--- Your goal ---
Give back the whole listing exactly as it is written.

*** Material for the task

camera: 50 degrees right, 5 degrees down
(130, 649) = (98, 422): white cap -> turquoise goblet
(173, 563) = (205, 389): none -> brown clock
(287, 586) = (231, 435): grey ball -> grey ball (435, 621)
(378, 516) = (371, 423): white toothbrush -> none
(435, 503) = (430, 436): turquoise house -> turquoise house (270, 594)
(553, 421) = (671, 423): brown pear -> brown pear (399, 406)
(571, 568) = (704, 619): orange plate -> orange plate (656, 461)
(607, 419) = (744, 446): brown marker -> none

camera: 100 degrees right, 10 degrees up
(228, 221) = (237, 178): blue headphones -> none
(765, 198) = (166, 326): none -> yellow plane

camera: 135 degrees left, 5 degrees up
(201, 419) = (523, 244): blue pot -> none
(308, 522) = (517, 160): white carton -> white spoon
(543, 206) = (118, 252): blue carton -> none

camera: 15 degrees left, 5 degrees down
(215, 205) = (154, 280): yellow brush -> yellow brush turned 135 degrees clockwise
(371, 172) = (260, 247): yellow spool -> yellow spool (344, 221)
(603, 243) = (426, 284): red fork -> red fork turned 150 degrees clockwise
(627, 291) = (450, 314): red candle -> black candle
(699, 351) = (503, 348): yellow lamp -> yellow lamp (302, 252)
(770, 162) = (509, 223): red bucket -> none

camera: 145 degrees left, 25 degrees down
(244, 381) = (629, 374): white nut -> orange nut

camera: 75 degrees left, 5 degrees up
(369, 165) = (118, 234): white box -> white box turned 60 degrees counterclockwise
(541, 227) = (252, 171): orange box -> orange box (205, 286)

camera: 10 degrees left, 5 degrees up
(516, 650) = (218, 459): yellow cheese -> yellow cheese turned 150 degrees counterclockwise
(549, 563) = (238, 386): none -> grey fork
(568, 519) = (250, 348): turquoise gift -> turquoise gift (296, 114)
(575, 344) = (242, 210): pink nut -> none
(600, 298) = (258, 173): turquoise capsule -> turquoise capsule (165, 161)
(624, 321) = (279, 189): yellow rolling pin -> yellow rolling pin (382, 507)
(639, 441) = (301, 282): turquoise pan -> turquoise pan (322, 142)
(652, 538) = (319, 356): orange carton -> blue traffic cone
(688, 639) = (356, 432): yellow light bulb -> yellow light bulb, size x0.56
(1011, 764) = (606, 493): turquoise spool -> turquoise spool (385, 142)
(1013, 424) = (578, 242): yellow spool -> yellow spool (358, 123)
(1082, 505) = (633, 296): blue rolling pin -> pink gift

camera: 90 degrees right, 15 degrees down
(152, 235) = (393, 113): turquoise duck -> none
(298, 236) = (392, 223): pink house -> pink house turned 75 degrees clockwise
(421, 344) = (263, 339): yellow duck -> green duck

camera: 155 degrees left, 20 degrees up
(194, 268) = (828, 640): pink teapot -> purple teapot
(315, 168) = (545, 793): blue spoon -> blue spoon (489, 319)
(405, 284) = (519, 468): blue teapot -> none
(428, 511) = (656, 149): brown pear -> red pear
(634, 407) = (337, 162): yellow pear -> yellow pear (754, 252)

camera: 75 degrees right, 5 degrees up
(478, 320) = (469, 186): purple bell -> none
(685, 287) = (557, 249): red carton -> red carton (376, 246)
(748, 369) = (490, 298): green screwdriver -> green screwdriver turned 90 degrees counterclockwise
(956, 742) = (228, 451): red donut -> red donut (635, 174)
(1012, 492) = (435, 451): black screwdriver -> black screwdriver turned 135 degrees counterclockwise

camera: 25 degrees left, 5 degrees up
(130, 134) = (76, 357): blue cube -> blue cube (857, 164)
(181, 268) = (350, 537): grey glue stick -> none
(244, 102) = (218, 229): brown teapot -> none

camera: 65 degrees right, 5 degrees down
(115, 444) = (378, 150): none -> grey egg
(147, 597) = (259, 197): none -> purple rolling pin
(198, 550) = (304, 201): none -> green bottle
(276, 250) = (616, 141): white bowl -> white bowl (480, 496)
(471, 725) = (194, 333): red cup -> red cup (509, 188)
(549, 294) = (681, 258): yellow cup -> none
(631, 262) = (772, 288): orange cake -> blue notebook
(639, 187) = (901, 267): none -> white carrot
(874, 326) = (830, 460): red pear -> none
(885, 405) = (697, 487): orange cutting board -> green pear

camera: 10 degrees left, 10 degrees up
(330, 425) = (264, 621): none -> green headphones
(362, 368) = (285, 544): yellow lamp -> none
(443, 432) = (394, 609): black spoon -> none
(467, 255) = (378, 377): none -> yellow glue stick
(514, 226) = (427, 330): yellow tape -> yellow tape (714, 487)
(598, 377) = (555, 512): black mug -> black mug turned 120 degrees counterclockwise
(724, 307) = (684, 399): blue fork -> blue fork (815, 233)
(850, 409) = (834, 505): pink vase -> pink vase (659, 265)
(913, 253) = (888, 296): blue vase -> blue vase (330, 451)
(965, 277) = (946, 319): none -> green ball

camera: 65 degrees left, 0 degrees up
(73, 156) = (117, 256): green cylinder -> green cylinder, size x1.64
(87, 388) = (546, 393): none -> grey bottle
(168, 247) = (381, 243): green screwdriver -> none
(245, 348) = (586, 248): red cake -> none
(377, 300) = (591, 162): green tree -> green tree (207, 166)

******

--- Solution to the problem ---
camera: 50 degrees right, 5 degrees down
(130, 649) = (98, 422): white cap -> turquoise goblet
(173, 563) = (205, 389): none -> brown clock
(287, 586) = (231, 435): grey ball -> grey ball (435, 621)
(378, 516) = (371, 423): white toothbrush -> none
(435, 503) = (430, 436): turquoise house -> turquoise house (270, 594)
(553, 421) = (671, 423): brown pear -> brown pear (399, 406)
(571, 568) = (704, 619): orange plate -> orange plate (656, 461)
(607, 419) = (744, 446): brown marker -> none

camera: 100 degrees right, 10 degrees up
(228, 221) = (237, 178): blue headphones -> none
(765, 198) = (166, 326): none -> yellow plane

camera: 135 degrees left, 5 degrees up
(201, 419) = (523, 244): blue pot -> none
(308, 522) = (517, 160): white carton -> white spoon
(543, 206) = (118, 252): blue carton -> none

camera: 15 degrees left, 5 degrees down
(215, 205) = (154, 280): yellow brush -> yellow brush turned 135 degrees clockwise
(371, 172) = (260, 247): yellow spool -> yellow spool (344, 221)
(603, 243) = (426, 284): red fork -> red fork turned 150 degrees clockwise
(627, 291) = (450, 314): red candle -> black candle
(699, 351) = (503, 348): yellow lamp -> yellow lamp (302, 252)
(770, 162) = (509, 223): red bucket -> none

camera: 145 degrees left, 25 degrees down
(244, 381) = (629, 374): white nut -> orange nut

camera: 75 degrees left, 5 degrees up
(369, 165) = (118, 234): white box -> white box turned 60 degrees counterclockwise
(541, 227) = (252, 171): orange box -> orange box (205, 286)

camera: 10 degrees left, 5 degrees up
(516, 650) = (218, 459): yellow cheese -> yellow cheese turned 150 degrees counterclockwise
(549, 563) = (238, 386): none -> grey fork
(568, 519) = (250, 348): turquoise gift -> turquoise gift (296, 114)
(575, 344) = (242, 210): pink nut -> none
(600, 298) = (258, 173): turquoise capsule -> turquoise capsule (165, 161)
(624, 321) = (279, 189): yellow rolling pin -> yellow rolling pin (382, 507)
(639, 441) = (301, 282): turquoise pan -> turquoise pan (322, 142)
(652, 538) = (319, 356): orange carton -> blue traffic cone
(688, 639) = (356, 432): yellow light bulb -> yellow light bulb, size x0.56
(1011, 764) = (606, 493): turquoise spool -> turquoise spool (385, 142)
(1013, 424) = (578, 242): yellow spool -> yellow spool (358, 123)
(1082, 505) = (633, 296): blue rolling pin -> pink gift

camera: 90 degrees right, 15 degrees down
(152, 235) = (393, 113): turquoise duck -> none
(298, 236) = (392, 223): pink house -> pink house turned 75 degrees clockwise
(421, 344) = (263, 339): yellow duck -> green duck

camera: 155 degrees left, 20 degrees up
(194, 268) = (828, 640): pink teapot -> purple teapot
(315, 168) = (545, 793): blue spoon -> blue spoon (489, 319)
(405, 284) = (519, 468): blue teapot -> none
(428, 511) = (656, 149): brown pear -> red pear
(634, 407) = (337, 162): yellow pear -> yellow pear (754, 252)

camera: 75 degrees right, 5 degrees up
(478, 320) = (469, 186): purple bell -> none
(685, 287) = (557, 249): red carton -> red carton (376, 246)
(748, 369) = (490, 298): green screwdriver -> green screwdriver turned 90 degrees counterclockwise
(956, 742) = (228, 451): red donut -> red donut (635, 174)
(1012, 492) = (435, 451): black screwdriver -> black screwdriver turned 135 degrees counterclockwise

camera: 25 degrees left, 5 degrees up
(130, 134) = (76, 357): blue cube -> blue cube (857, 164)
(181, 268) = (350, 537): grey glue stick -> none
(244, 102) = (218, 229): brown teapot -> none

camera: 65 degrees right, 5 degrees down
(115, 444) = (378, 150): none -> grey egg
(147, 597) = (259, 197): none -> purple rolling pin
(198, 550) = (304, 201): none -> green bottle
(276, 250) = (616, 141): white bowl -> white bowl (480, 496)
(471, 725) = (194, 333): red cup -> red cup (509, 188)
(549, 294) = (681, 258): yellow cup -> none
(631, 262) = (772, 288): orange cake -> blue notebook
(639, 187) = (901, 267): none -> white carrot
(874, 326) = (830, 460): red pear -> none
(885, 405) = (697, 487): orange cutting board -> green pear

camera: 10 degrees left, 10 degrees up
(330, 425) = (264, 621): none -> green headphones
(362, 368) = (285, 544): yellow lamp -> none
(443, 432) = (394, 609): black spoon -> none
(467, 255) = (378, 377): none -> yellow glue stick
(514, 226) = (427, 330): yellow tape -> yellow tape (714, 487)
(598, 377) = (555, 512): black mug -> black mug turned 120 degrees counterclockwise
(724, 307) = (684, 399): blue fork -> blue fork (815, 233)
(850, 409) = (834, 505): pink vase -> pink vase (659, 265)
(913, 253) = (888, 296): blue vase -> blue vase (330, 451)
(965, 277) = (946, 319): none -> green ball

camera: 65 degrees left, 0 degrees up
(73, 156) = (117, 256): green cylinder -> green cylinder, size x1.64
(87, 388) = (546, 393): none -> grey bottle
(168, 247) = (381, 243): green screwdriver -> none
(245, 348) = (586, 248): red cake -> none
(377, 300) = (591, 162): green tree -> green tree (207, 166)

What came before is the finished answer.